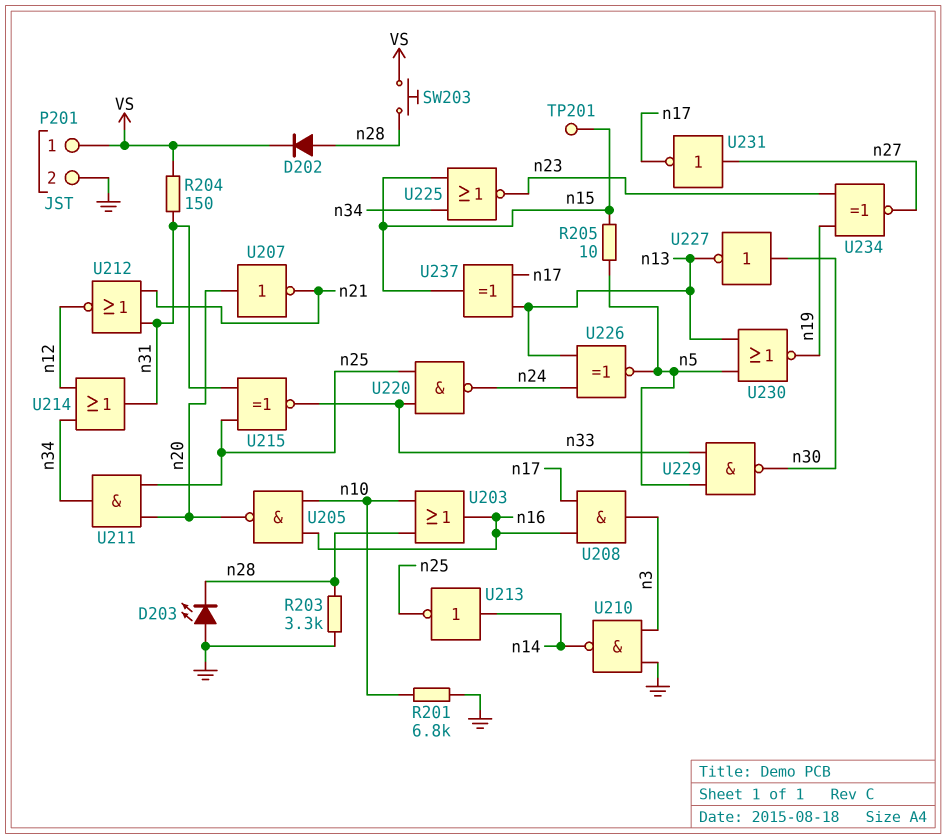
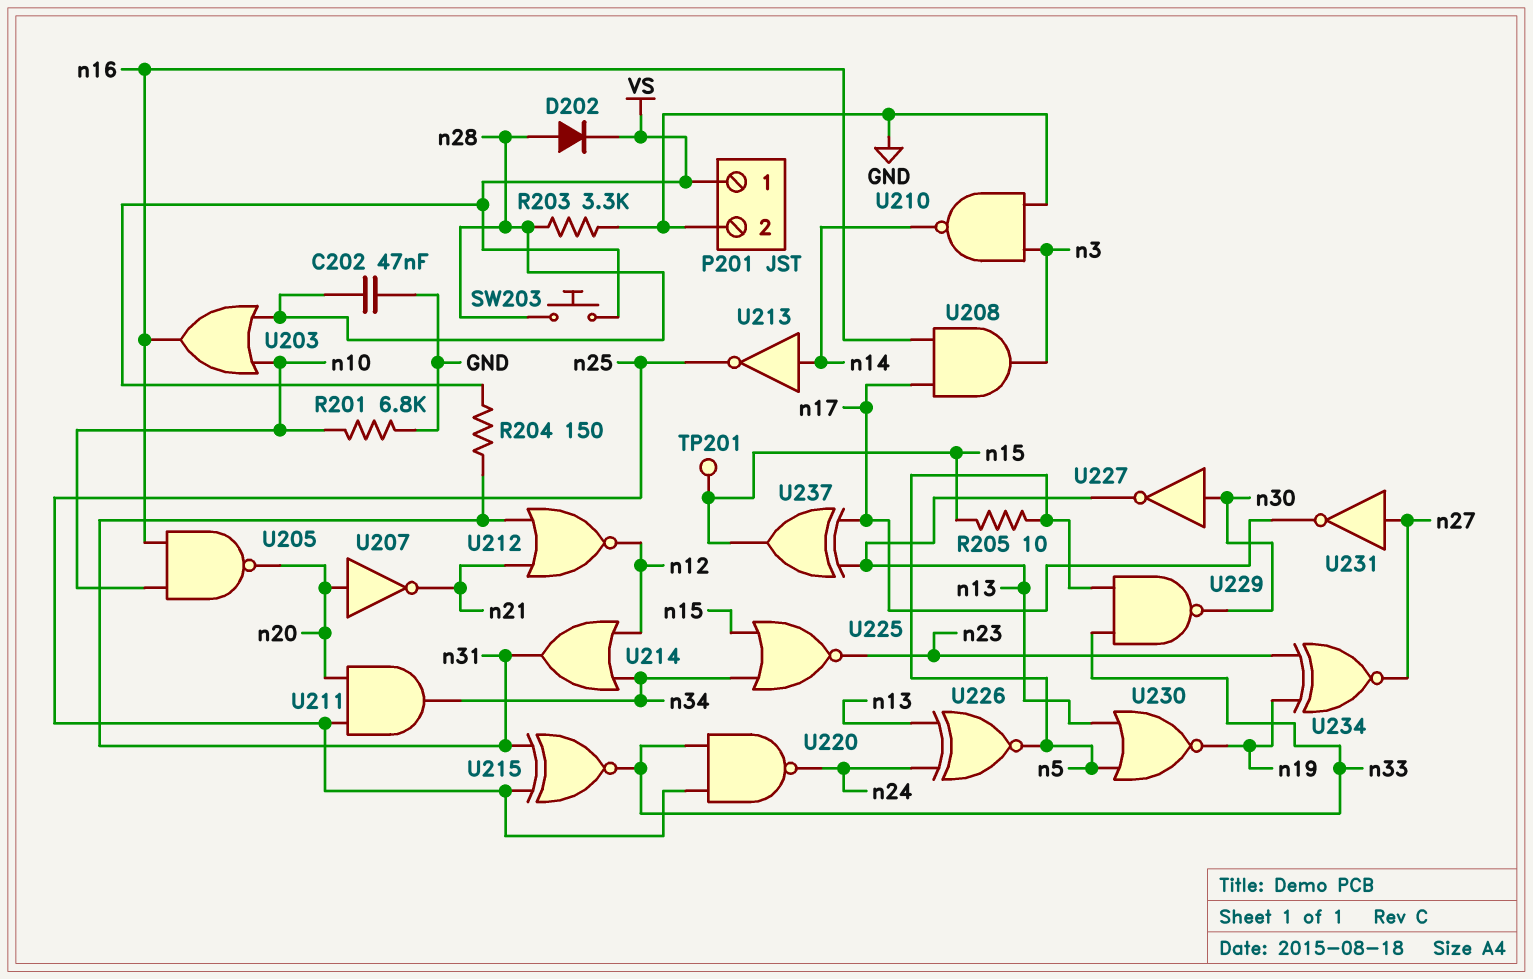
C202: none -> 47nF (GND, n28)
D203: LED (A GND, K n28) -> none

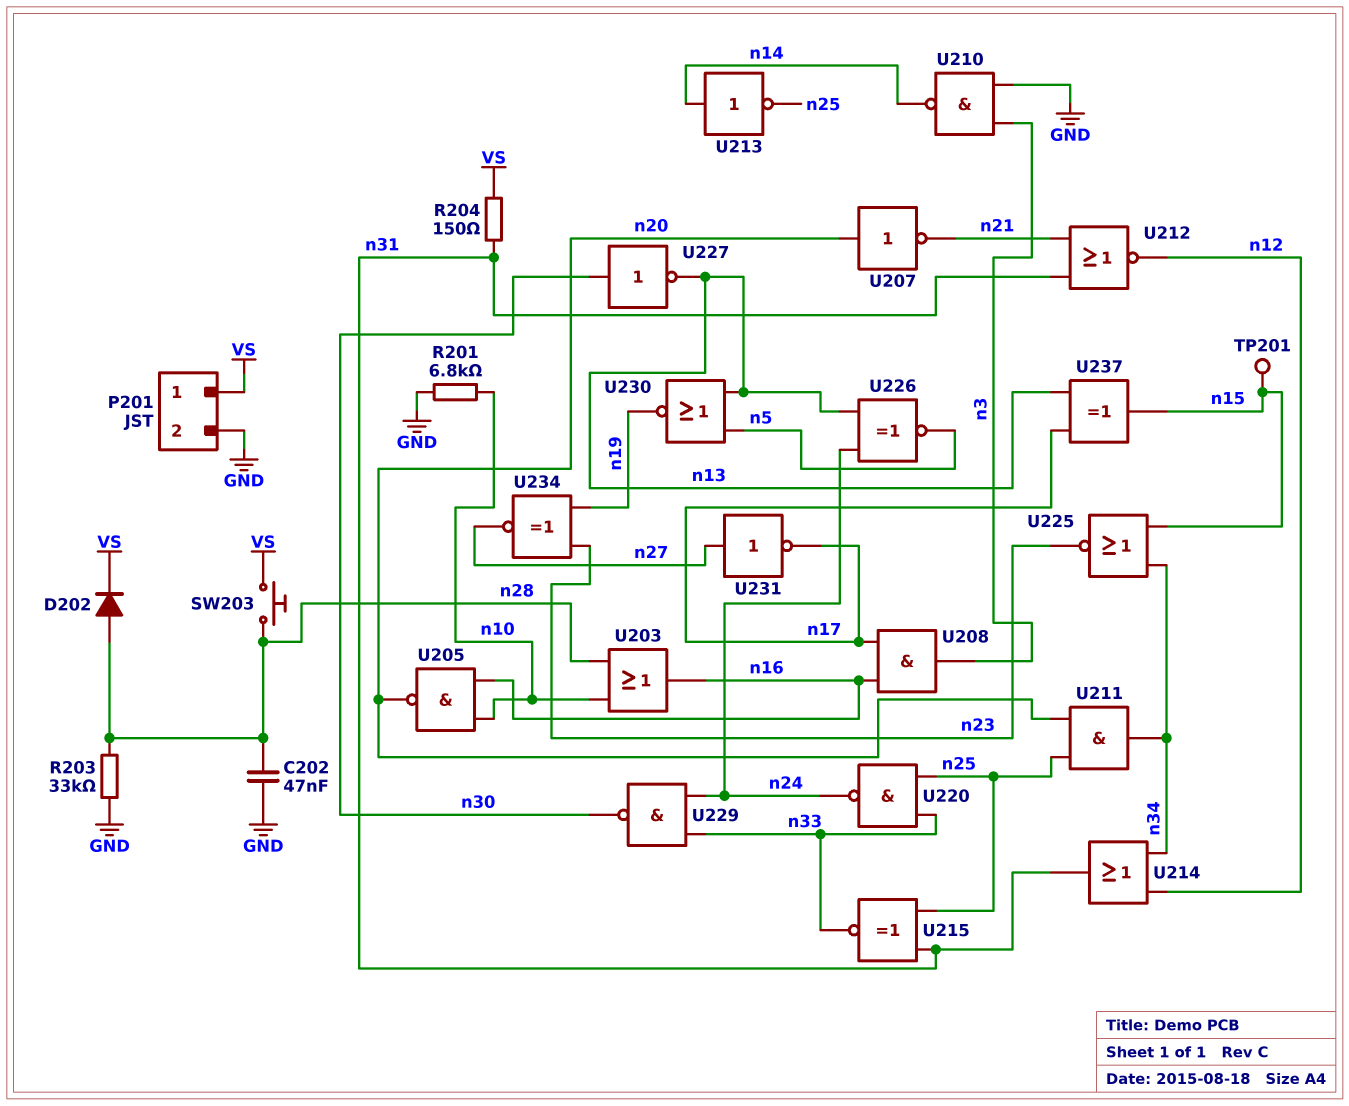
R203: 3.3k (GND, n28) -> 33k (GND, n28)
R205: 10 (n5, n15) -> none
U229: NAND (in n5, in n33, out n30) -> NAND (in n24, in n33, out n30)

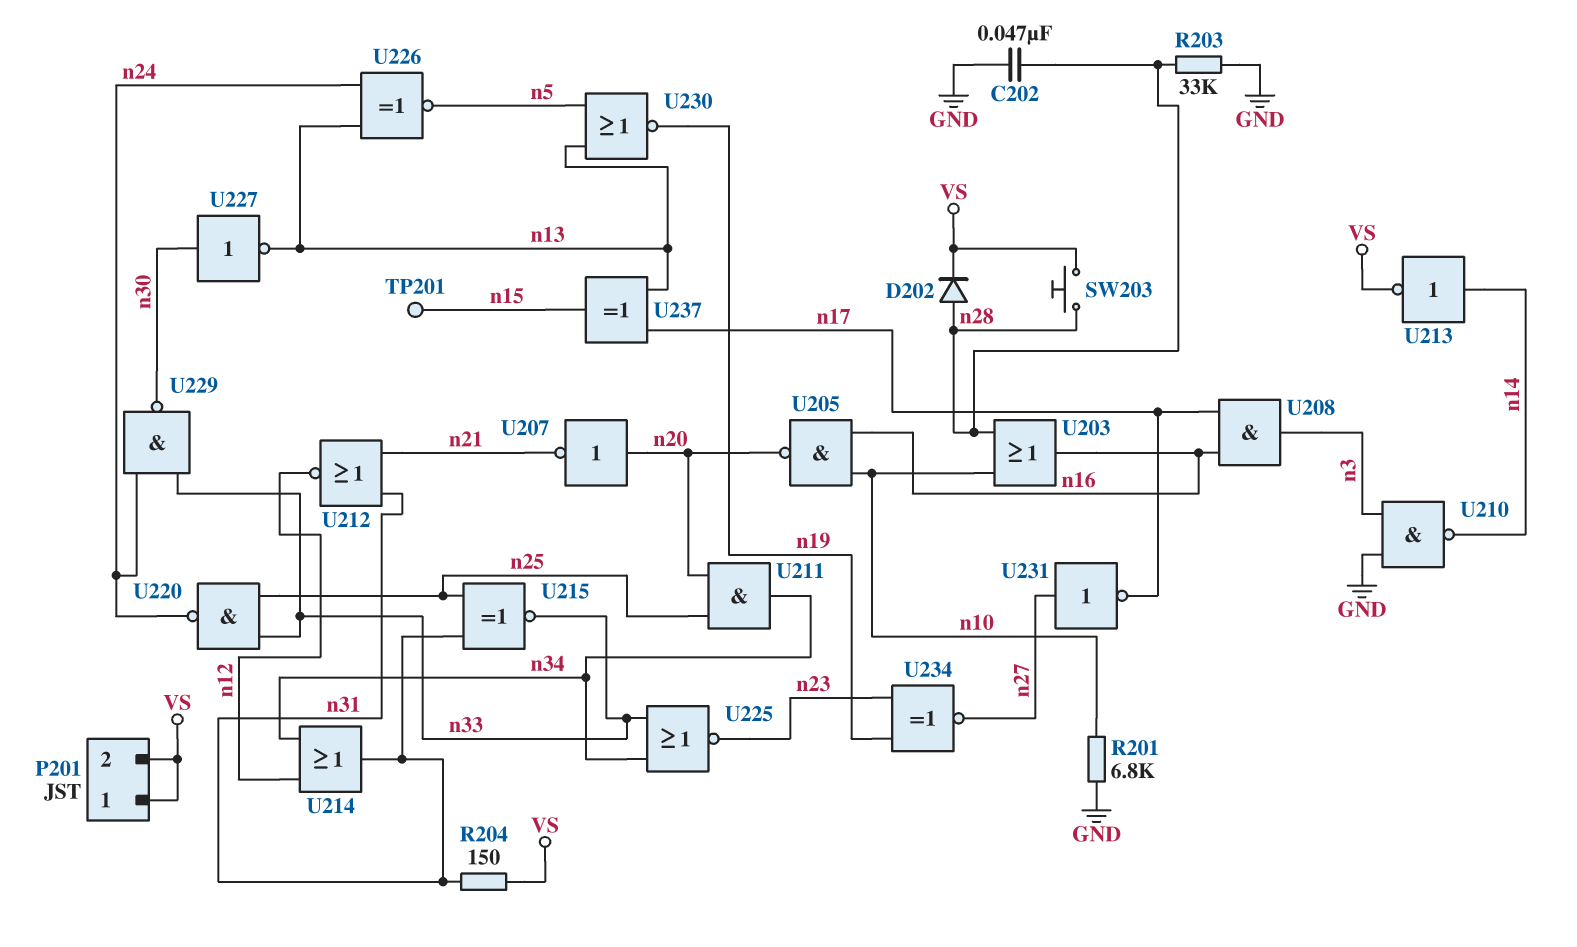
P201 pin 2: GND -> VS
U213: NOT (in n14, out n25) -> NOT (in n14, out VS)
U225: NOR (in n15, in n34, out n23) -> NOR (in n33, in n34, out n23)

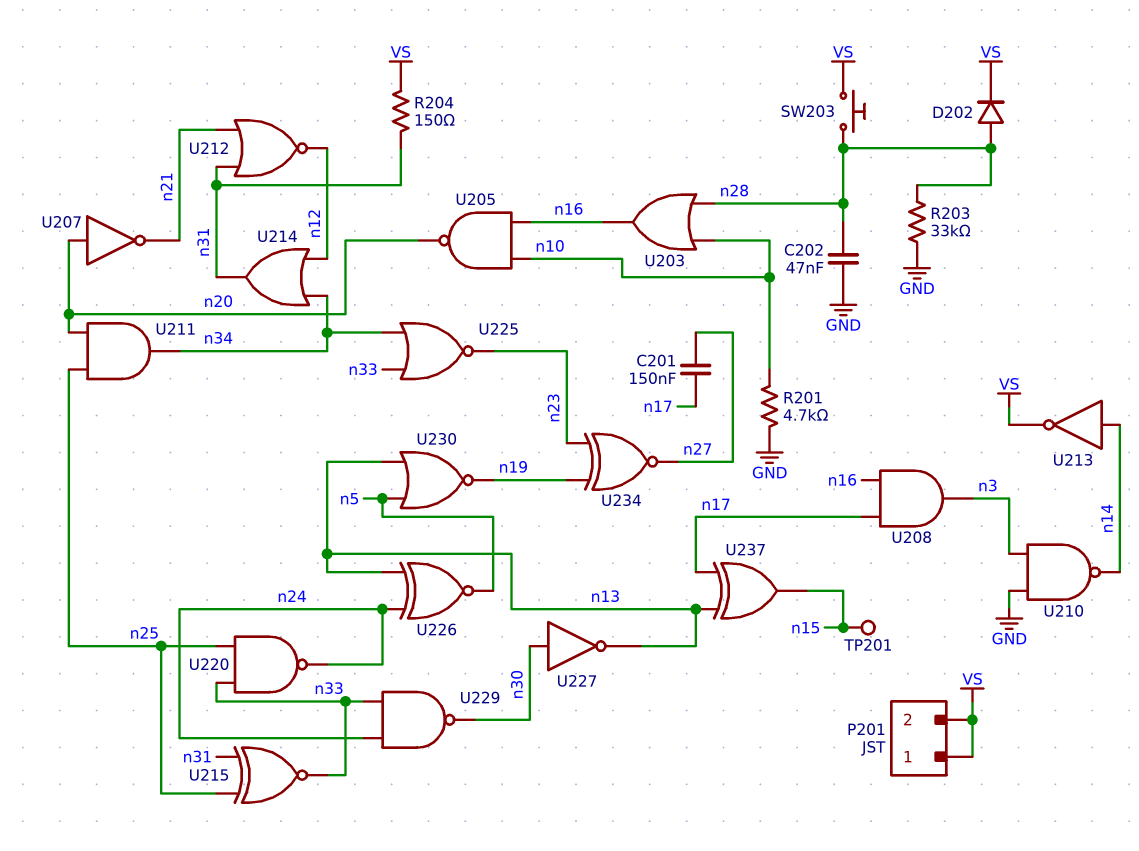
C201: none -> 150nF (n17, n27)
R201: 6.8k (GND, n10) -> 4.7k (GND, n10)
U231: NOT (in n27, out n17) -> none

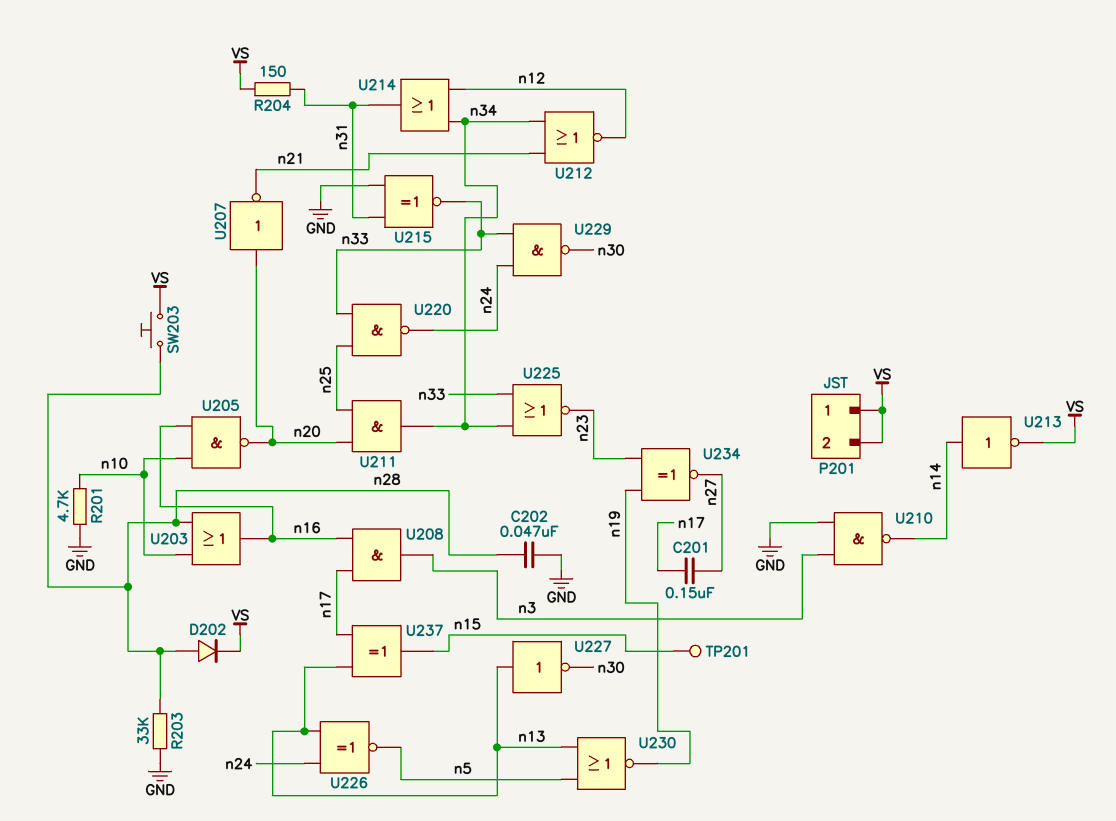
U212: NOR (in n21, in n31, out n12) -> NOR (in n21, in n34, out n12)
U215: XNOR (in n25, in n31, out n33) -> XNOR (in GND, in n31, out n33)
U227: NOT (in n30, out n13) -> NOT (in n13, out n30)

TASK GOAL
An exact copy of the entries above is required, with the pictures left out.

ANSWER FOR THE TASK
C202: none -> 47nF (GND, n28)
D203: LED (A GND, K n28) -> none

R203: 3.3k (GND, n28) -> 33k (GND, n28)
R205: 10 (n5, n15) -> none
U229: NAND (in n5, in n33, out n30) -> NAND (in n24, in n33, out n30)

P201 pin 2: GND -> VS
U213: NOT (in n14, out n25) -> NOT (in n14, out VS)
U225: NOR (in n15, in n34, out n23) -> NOR (in n33, in n34, out n23)

C201: none -> 150nF (n17, n27)
R201: 6.8k (GND, n10) -> 4.7k (GND, n10)
U231: NOT (in n27, out n17) -> none

U212: NOR (in n21, in n31, out n12) -> NOR (in n21, in n34, out n12)
U215: XNOR (in n25, in n31, out n33) -> XNOR (in GND, in n31, out n33)
U227: NOT (in n30, out n13) -> NOT (in n13, out n30)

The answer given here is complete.